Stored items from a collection

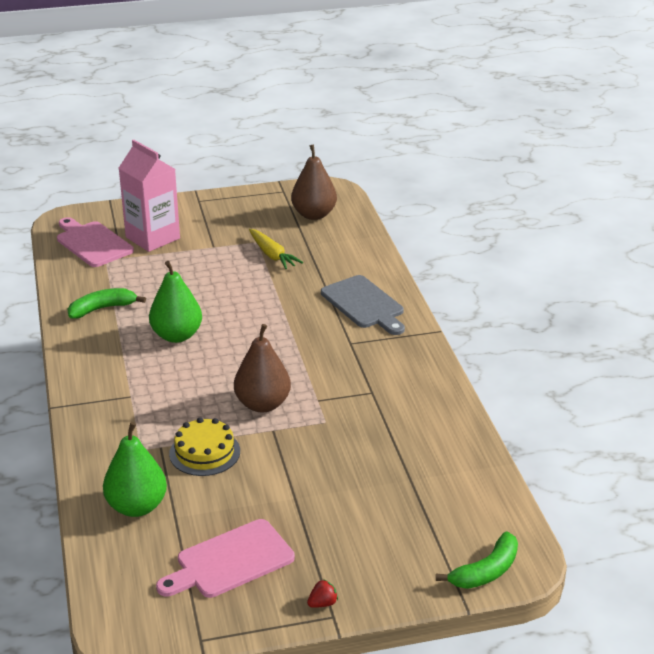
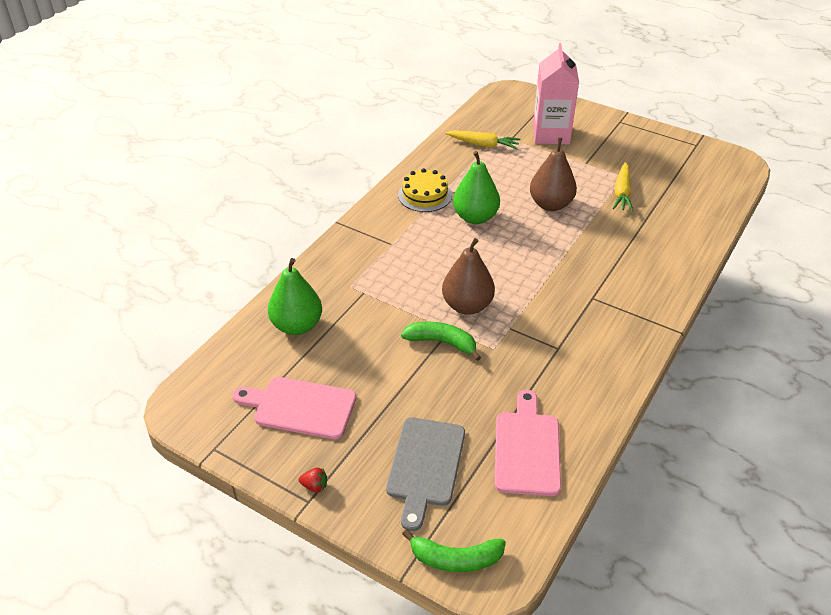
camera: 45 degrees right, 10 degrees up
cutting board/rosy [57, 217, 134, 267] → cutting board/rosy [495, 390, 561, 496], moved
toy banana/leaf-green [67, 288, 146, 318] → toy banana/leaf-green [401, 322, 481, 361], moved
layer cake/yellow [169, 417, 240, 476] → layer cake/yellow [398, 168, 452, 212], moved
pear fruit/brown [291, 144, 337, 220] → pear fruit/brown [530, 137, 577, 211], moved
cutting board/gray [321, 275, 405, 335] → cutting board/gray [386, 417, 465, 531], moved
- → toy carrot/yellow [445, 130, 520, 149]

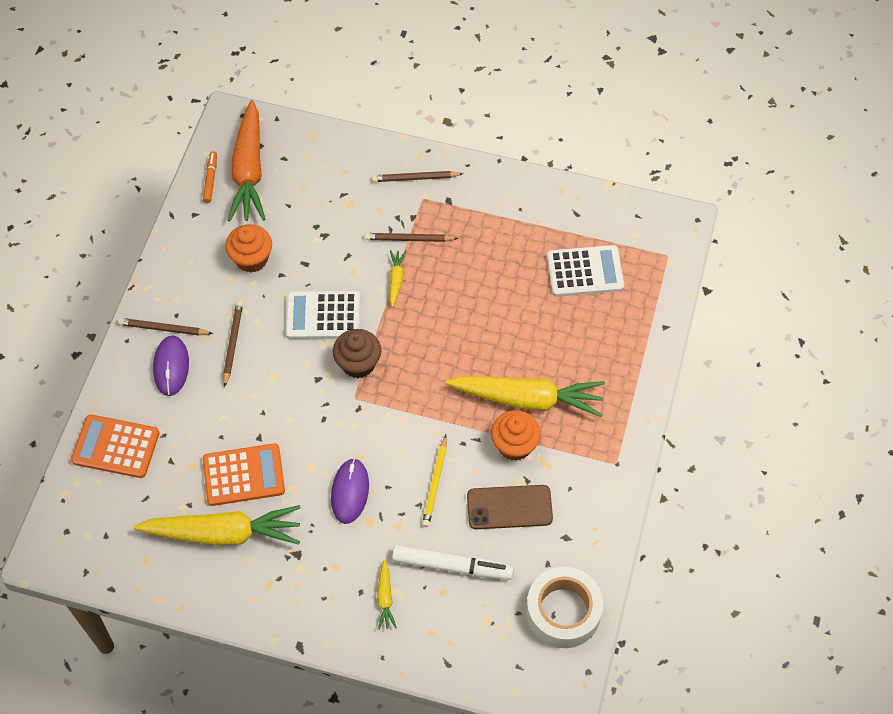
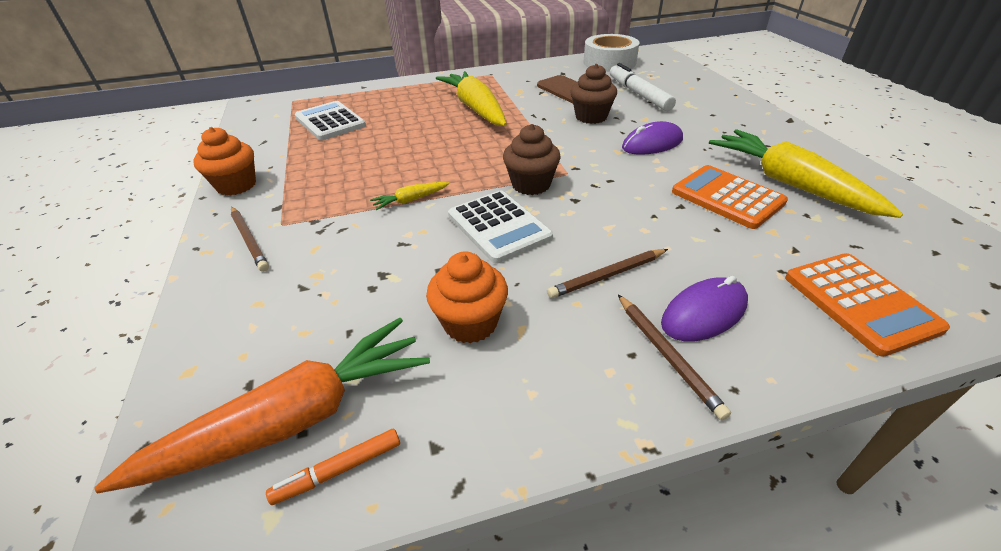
camera: 120 degrees left, 20 degrees down
pencil/brown [364, 233, 458, 242] → -
toy carrot/yellow [377, 560, 397, 630] → -
pencil/yellow [422, 435, 447, 527] → muffin/brown [570, 64, 617, 124]
muffin/bright orange [491, 410, 541, 461] → muffin/bright orange [193, 127, 256, 196], moved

▶ _Your objective_
Beginning with the line above that contains "cutting board/rosy [57, 217, 134, 267]", copy each line exactly up to and including the line that contains "toy banana/leaf-green [67, 288, 146, 318]", and go no further.

▶ _Solution to this task_
cutting board/rosy [57, 217, 134, 267] → cutting board/rosy [495, 390, 561, 496], moved
toy banana/leaf-green [67, 288, 146, 318] → toy banana/leaf-green [401, 322, 481, 361], moved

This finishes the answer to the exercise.